Pull out of the data below the stretch of lines bounded by the one containing "J103 pin 2: VCC -> COM" and the one containing "S101: switch (SCL, VIN) -> none", both bounds included, unchanged.

Available records below:

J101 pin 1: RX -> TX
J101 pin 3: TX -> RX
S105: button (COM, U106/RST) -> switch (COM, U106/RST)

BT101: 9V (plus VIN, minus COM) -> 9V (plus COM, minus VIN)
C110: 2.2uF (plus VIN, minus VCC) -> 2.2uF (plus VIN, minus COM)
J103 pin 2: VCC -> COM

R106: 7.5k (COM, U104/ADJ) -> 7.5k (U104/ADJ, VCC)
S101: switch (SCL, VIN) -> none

End of Available records.
Available records below:

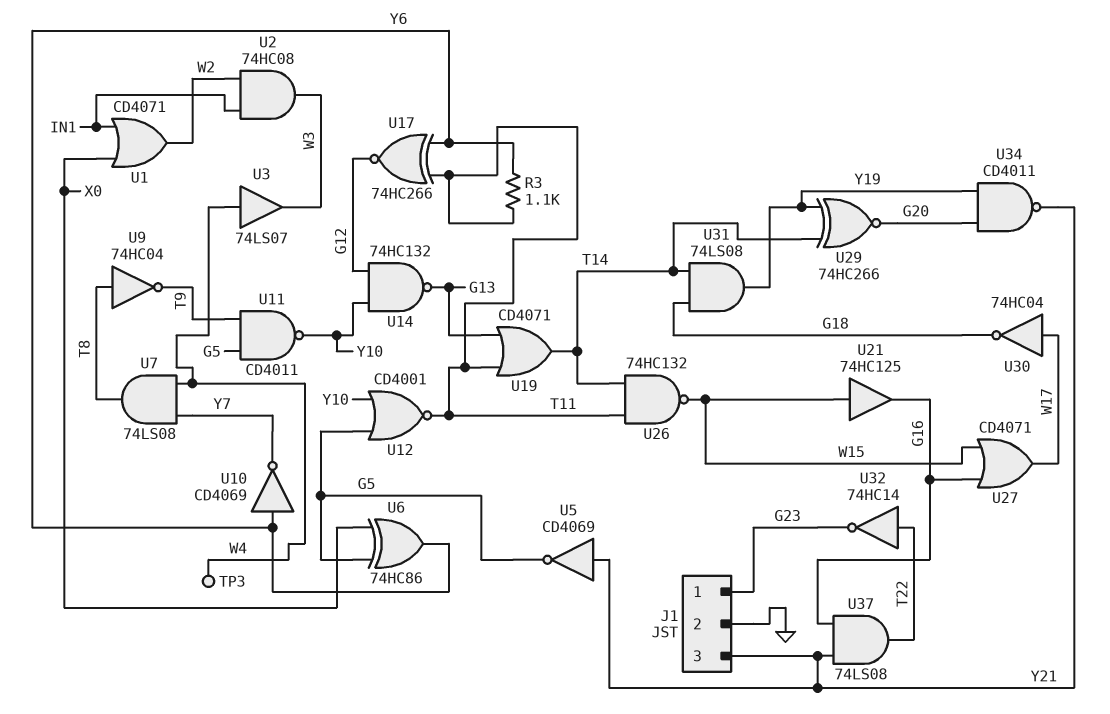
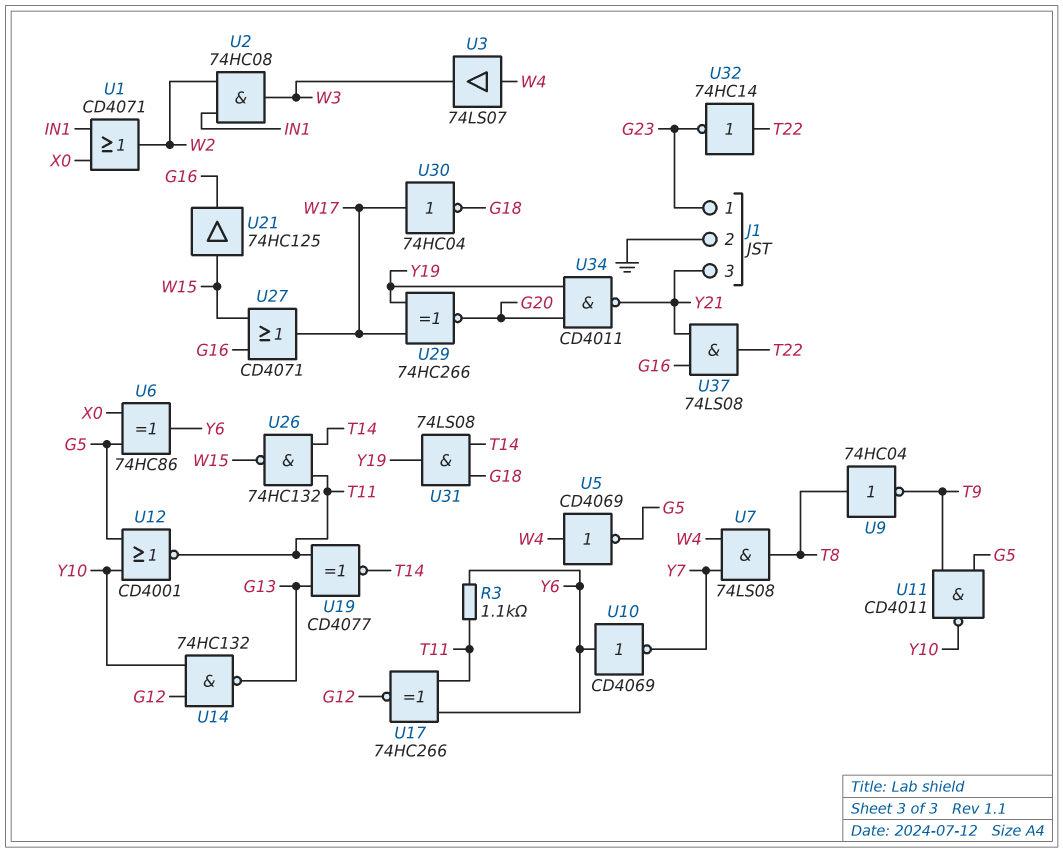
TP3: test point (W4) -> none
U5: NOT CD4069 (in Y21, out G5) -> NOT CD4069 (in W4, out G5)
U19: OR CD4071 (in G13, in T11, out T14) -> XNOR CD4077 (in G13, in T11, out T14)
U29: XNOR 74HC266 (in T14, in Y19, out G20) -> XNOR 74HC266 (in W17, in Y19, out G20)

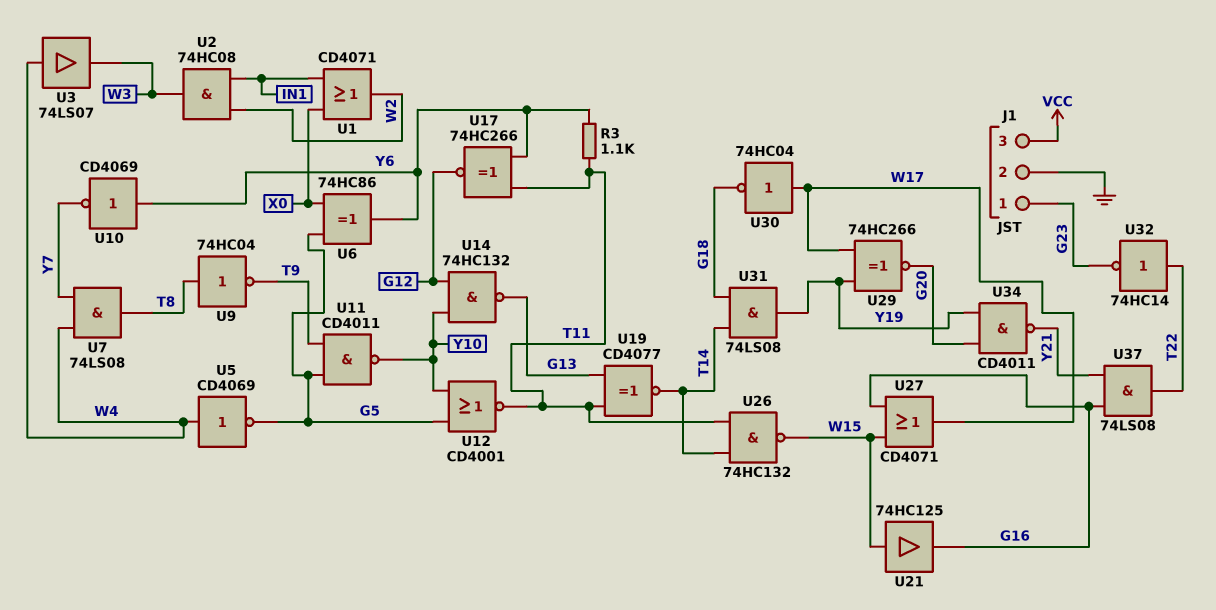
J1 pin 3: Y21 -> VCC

End of Available records.

- Finished task:
J103 pin 2: VCC -> COM

R106: 7.5k (COM, U104/ADJ) -> 7.5k (U104/ADJ, VCC)
S101: switch (SCL, VIN) -> none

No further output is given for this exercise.